* _Your objective_
Going down the data below, set down exactly the line with "camera: 70 degrees left, 10 degrees up" and each line after it through the line with "(732, 284) = (558, 165): brown"; no other lines.

* _Task material_

==========

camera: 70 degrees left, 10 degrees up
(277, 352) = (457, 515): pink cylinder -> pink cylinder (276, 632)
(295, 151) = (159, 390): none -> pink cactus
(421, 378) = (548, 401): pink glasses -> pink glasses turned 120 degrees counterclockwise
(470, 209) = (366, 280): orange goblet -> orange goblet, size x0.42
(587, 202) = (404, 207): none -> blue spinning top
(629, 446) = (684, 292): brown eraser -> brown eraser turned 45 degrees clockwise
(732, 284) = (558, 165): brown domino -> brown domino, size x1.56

==========

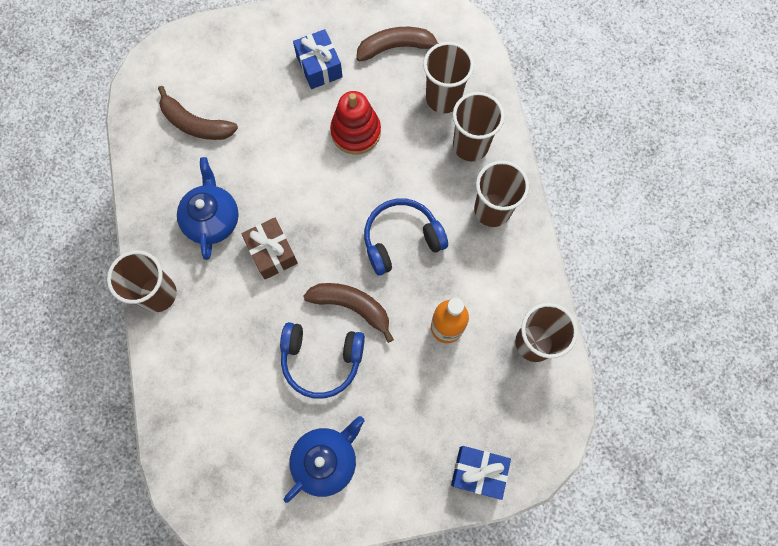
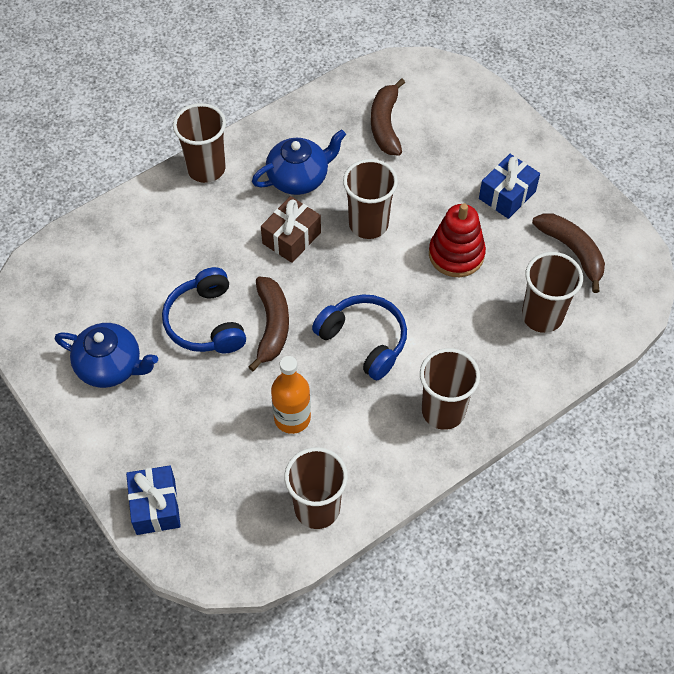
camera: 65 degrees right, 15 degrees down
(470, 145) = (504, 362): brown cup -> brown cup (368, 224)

==========

* _Solution for this task_
camera: 70 degrees left, 10 degrees up
(277, 352) = (457, 515): pink cylinder -> pink cylinder (276, 632)
(295, 151) = (159, 390): none -> pink cactus
(421, 378) = (548, 401): pink glasses -> pink glasses turned 120 degrees counterclockwise
(470, 209) = (366, 280): orange goblet -> orange goblet, size x0.42
(587, 202) = (404, 207): none -> blue spinning top
(629, 446) = (684, 292): brown eraser -> brown eraser turned 45 degrees clockwise
(732, 284) = (558, 165): brown domino -> brown domino, size x1.56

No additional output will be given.